- Task data

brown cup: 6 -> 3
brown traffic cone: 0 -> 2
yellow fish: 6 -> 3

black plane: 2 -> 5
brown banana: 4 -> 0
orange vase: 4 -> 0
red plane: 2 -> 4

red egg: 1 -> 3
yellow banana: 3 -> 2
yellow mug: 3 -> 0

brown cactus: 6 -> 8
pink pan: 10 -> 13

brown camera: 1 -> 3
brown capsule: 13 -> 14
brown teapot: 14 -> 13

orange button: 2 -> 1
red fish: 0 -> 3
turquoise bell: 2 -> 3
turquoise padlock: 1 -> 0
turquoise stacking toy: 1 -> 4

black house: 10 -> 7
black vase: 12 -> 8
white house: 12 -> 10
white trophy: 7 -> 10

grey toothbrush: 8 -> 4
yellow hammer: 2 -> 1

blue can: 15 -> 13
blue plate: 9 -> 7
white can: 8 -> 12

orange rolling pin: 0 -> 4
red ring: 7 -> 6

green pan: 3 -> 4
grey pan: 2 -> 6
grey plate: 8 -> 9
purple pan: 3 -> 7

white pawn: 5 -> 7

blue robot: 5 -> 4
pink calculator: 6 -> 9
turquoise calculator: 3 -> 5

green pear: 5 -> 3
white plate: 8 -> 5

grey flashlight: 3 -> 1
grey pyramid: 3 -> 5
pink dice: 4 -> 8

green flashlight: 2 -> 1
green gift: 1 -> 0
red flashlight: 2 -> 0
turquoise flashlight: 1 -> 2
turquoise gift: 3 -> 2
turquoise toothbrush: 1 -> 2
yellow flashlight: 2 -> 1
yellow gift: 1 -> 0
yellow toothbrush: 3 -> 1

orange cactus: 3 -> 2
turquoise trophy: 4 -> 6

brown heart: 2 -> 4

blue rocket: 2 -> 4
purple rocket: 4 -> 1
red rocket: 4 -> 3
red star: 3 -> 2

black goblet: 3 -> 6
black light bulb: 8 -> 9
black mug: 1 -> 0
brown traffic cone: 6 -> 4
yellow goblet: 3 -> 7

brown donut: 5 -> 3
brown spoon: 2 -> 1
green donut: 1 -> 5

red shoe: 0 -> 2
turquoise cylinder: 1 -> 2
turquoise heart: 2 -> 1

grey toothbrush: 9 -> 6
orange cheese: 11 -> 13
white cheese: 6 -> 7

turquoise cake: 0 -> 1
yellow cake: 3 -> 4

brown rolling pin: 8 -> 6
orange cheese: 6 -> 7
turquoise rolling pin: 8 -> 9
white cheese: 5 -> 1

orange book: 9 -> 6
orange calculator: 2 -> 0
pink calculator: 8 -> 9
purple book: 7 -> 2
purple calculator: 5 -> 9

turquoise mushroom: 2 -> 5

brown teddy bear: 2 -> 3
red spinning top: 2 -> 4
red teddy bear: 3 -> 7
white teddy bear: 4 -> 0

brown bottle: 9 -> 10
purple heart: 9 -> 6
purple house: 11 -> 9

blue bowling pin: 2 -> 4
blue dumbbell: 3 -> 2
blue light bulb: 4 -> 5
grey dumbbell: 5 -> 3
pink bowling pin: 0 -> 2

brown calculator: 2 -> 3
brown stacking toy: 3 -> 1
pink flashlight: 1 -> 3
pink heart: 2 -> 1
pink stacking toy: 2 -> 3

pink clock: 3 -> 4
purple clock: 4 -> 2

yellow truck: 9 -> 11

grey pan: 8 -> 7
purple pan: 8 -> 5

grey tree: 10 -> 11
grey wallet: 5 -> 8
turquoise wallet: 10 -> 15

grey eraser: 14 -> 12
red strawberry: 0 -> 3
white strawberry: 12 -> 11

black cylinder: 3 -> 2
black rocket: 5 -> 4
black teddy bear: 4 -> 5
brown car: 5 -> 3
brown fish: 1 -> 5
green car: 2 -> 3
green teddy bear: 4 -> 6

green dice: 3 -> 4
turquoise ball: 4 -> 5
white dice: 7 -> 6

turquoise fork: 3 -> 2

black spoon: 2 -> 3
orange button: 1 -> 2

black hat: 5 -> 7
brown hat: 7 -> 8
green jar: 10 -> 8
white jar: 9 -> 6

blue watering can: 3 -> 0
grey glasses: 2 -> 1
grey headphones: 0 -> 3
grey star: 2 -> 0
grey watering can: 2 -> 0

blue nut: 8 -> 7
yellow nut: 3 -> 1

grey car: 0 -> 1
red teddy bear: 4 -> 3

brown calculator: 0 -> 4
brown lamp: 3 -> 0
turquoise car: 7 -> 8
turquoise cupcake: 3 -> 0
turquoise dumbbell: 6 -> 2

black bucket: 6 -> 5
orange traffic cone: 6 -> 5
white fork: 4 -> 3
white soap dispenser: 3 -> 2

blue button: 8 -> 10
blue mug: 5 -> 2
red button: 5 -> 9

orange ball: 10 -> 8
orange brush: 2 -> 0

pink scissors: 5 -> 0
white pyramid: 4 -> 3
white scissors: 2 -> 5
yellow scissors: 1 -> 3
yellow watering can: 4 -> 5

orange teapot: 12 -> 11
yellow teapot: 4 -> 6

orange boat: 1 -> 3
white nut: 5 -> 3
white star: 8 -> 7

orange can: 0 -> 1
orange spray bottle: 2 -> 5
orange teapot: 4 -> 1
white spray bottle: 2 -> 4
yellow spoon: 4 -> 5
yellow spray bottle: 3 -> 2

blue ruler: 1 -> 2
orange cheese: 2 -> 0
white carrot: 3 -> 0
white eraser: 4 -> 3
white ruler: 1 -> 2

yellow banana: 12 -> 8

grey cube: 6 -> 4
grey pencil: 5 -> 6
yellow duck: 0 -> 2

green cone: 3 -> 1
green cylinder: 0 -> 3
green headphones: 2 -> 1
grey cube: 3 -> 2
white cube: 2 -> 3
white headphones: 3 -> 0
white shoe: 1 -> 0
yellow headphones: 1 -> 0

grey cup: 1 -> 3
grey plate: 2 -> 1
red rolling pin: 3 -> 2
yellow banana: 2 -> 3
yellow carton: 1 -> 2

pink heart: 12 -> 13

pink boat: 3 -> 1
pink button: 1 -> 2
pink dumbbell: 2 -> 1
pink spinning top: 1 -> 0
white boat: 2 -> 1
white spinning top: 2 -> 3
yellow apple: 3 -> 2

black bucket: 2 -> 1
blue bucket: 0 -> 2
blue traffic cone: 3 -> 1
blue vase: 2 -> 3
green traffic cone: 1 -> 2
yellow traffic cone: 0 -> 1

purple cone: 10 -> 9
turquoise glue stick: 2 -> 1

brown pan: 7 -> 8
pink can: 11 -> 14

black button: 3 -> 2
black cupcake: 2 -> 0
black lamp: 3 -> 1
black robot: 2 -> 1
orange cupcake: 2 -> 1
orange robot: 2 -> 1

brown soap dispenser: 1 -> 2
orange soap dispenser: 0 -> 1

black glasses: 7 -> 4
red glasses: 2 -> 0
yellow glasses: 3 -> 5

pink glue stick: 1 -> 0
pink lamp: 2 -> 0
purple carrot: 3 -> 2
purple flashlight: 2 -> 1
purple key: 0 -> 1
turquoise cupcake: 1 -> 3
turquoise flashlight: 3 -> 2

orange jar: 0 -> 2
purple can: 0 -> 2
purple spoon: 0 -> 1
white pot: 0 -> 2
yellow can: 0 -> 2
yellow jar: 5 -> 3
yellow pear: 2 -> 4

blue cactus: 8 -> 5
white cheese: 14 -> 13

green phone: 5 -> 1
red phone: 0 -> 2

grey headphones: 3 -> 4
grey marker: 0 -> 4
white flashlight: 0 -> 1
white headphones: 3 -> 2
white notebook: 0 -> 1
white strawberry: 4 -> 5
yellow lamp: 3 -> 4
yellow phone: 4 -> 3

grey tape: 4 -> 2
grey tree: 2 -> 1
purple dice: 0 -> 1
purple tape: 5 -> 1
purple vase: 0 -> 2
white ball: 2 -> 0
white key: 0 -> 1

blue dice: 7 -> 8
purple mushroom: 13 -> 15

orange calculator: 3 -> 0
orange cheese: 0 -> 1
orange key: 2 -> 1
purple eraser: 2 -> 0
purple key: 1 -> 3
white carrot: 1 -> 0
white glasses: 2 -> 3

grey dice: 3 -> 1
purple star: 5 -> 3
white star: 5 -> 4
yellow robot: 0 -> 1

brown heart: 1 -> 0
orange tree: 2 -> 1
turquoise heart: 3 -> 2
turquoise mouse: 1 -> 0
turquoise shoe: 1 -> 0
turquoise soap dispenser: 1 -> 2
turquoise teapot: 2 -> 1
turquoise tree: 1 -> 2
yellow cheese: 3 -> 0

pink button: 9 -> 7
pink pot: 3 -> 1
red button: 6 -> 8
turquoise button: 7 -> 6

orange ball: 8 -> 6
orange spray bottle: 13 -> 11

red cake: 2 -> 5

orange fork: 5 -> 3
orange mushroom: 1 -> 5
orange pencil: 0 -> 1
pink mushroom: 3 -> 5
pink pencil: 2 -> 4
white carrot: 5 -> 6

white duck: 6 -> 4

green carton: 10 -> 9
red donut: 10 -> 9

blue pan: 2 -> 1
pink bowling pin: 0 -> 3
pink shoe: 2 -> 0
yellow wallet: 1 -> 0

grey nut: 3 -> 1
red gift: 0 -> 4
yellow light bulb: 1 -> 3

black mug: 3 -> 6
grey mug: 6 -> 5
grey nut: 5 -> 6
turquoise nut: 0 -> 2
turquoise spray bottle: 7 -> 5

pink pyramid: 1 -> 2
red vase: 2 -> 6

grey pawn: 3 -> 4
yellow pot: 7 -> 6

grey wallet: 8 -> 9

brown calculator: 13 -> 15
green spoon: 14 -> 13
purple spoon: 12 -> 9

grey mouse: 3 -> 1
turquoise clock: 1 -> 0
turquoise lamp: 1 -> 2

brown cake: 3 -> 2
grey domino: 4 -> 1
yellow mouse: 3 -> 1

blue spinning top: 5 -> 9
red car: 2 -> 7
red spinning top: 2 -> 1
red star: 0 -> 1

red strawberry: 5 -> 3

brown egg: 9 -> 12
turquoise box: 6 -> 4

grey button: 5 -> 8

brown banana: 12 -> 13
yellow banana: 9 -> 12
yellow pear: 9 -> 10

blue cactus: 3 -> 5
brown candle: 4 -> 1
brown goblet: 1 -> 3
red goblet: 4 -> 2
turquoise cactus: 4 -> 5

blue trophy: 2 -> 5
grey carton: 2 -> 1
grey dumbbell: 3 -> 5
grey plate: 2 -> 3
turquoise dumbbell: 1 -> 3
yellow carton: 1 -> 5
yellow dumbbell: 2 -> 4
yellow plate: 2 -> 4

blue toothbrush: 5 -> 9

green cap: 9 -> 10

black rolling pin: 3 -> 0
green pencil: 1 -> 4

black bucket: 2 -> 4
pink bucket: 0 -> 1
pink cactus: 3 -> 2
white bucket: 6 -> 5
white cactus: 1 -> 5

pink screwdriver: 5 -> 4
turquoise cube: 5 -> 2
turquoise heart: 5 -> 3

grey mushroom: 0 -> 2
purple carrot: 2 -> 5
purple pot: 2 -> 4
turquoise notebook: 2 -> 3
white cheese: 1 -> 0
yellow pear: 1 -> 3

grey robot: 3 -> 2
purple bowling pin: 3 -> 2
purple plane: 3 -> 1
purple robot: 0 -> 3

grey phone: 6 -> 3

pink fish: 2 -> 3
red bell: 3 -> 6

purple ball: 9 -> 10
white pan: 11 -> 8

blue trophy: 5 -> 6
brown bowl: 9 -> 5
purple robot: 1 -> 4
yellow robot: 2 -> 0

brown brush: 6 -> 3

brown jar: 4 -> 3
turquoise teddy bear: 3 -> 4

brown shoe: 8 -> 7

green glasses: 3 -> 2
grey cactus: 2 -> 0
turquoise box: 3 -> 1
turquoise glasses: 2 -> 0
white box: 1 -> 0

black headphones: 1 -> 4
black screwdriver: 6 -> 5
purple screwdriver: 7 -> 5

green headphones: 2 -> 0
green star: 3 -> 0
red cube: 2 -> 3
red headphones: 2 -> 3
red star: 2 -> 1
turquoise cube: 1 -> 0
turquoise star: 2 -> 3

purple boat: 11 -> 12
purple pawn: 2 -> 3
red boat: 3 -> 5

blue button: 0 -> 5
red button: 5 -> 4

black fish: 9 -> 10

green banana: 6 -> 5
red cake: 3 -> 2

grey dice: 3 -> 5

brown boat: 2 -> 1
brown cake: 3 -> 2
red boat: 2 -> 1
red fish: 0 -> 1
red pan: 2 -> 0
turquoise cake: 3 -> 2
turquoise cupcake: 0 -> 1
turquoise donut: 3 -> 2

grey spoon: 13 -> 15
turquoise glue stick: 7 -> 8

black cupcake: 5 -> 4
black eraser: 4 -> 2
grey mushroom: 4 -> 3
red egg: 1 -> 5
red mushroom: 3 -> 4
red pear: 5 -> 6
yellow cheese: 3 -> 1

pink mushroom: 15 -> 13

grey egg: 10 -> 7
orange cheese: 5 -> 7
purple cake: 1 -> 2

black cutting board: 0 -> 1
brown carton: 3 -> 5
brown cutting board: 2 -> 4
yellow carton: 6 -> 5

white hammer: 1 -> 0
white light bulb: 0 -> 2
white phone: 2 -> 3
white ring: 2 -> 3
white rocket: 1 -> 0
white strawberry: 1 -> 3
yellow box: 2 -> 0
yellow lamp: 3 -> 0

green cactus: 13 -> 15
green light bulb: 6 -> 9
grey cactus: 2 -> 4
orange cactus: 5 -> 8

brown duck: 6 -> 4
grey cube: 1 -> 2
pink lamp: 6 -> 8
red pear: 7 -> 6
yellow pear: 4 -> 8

- Exercise
Starting at the first line of the entries above, please extract each line up to and including the line with "black vase: 12 -> 8", unchanged, and add nothing.

- Exercise answer
brown cup: 6 -> 3
brown traffic cone: 0 -> 2
yellow fish: 6 -> 3

black plane: 2 -> 5
brown banana: 4 -> 0
orange vase: 4 -> 0
red plane: 2 -> 4

red egg: 1 -> 3
yellow banana: 3 -> 2
yellow mug: 3 -> 0

brown cactus: 6 -> 8
pink pan: 10 -> 13

brown camera: 1 -> 3
brown capsule: 13 -> 14
brown teapot: 14 -> 13

orange button: 2 -> 1
red fish: 0 -> 3
turquoise bell: 2 -> 3
turquoise padlock: 1 -> 0
turquoise stacking toy: 1 -> 4

black house: 10 -> 7
black vase: 12 -> 8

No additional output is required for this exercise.